What the task requires — Take the entries below and print, exactly, the stretch from the line containing "(390, 119) = (310, 195): none -> blue cupcake" through the line containing "(703, 357) = (733, 307): brown", both included.
--- Data for review ---
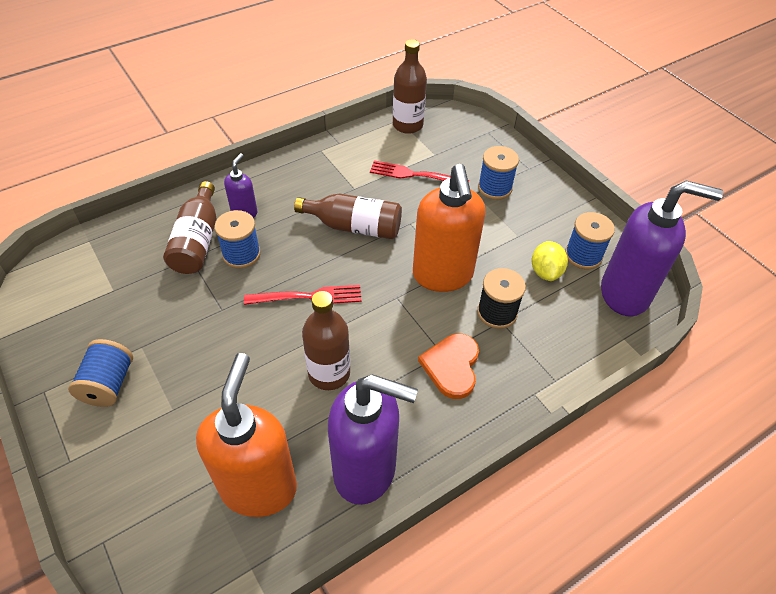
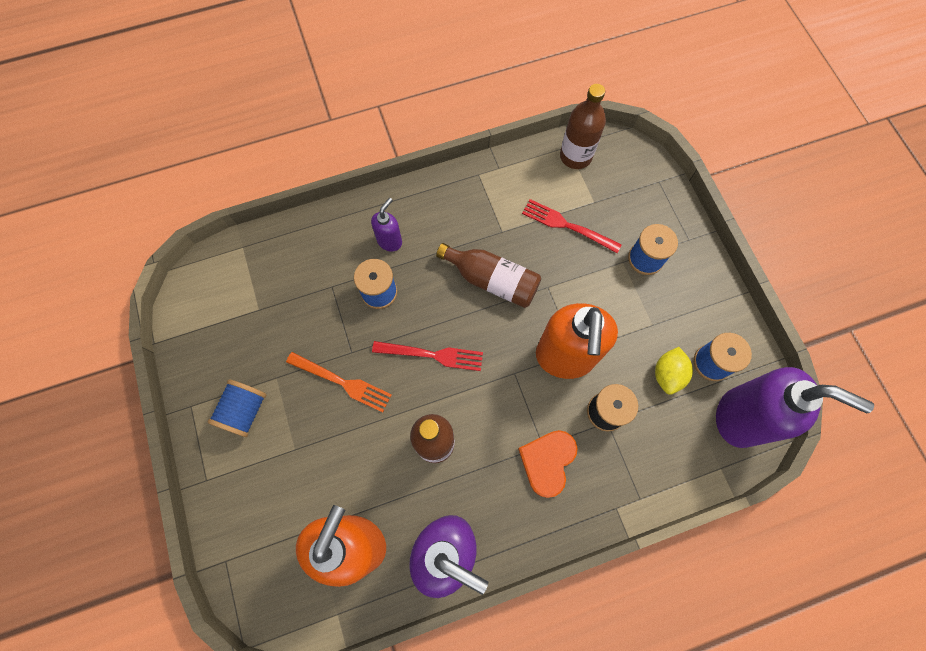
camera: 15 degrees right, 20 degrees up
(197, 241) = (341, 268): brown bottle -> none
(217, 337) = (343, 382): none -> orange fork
---
--- Data for review ---
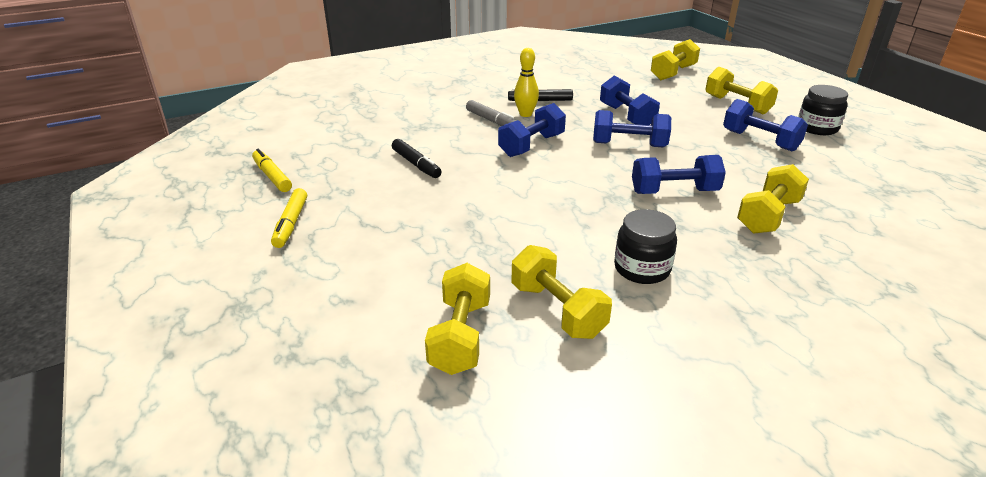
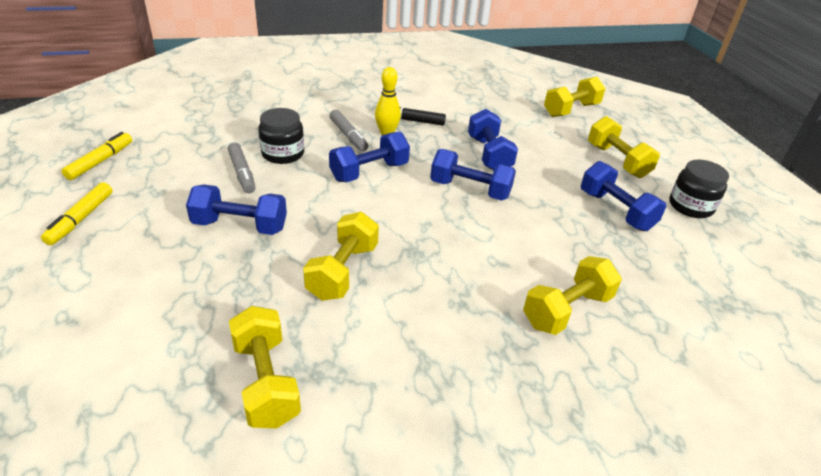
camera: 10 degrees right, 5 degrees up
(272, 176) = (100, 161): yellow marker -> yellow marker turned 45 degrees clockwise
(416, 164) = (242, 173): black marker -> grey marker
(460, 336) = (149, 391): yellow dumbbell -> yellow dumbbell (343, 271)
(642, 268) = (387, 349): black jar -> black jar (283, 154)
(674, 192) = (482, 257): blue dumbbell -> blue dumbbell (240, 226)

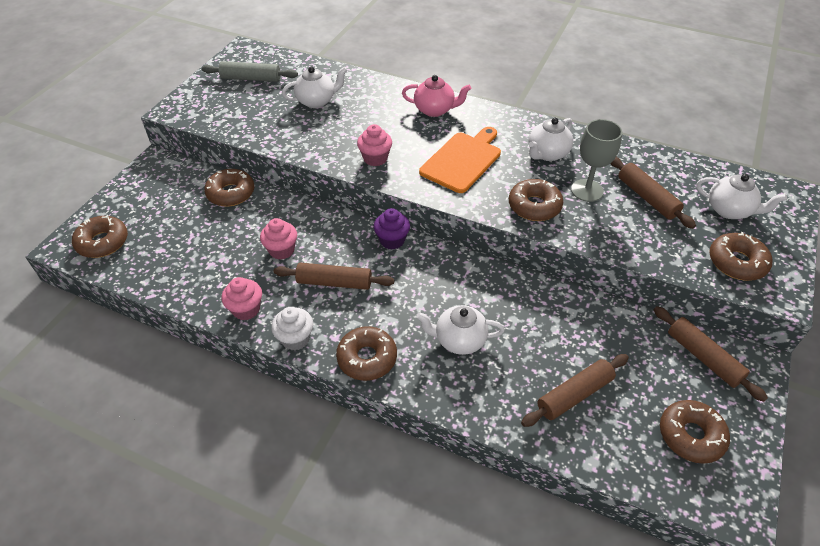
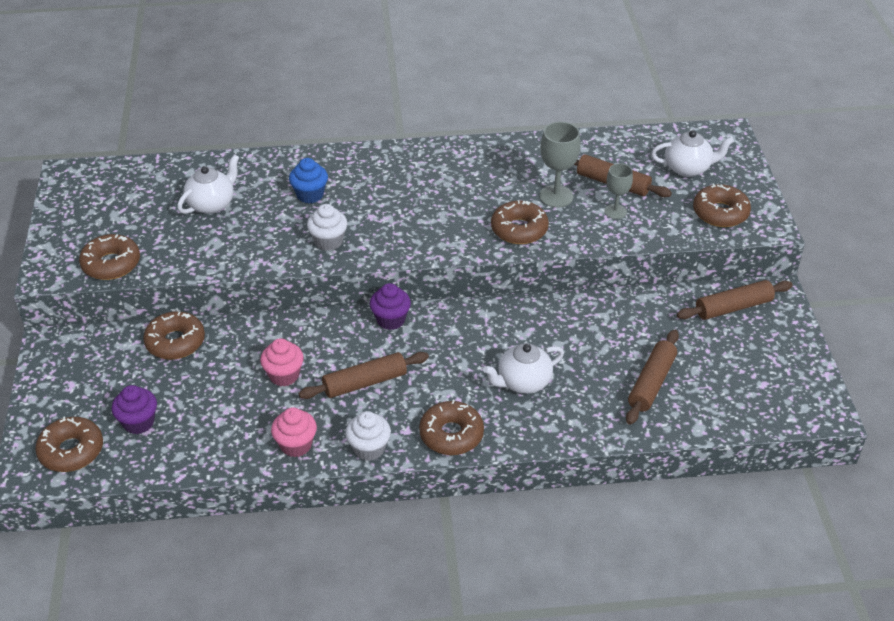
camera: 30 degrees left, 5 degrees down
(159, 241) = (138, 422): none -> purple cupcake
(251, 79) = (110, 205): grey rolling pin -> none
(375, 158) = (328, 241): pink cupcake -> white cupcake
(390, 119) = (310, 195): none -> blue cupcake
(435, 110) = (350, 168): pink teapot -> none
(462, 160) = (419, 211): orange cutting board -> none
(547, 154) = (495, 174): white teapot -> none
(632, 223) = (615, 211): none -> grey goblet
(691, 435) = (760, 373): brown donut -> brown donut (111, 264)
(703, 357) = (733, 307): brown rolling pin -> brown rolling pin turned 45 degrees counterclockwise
---
Task result —
(390, 119) = (310, 195): none -> blue cupcake
(435, 110) = (350, 168): pink teapot -> none
(462, 160) = (419, 211): orange cutting board -> none
(547, 154) = (495, 174): white teapot -> none
(632, 223) = (615, 211): none -> grey goblet
(691, 435) = (760, 373): brown donut -> brown donut (111, 264)
(703, 357) = (733, 307): brown rolling pin -> brown rolling pin turned 45 degrees counterclockwise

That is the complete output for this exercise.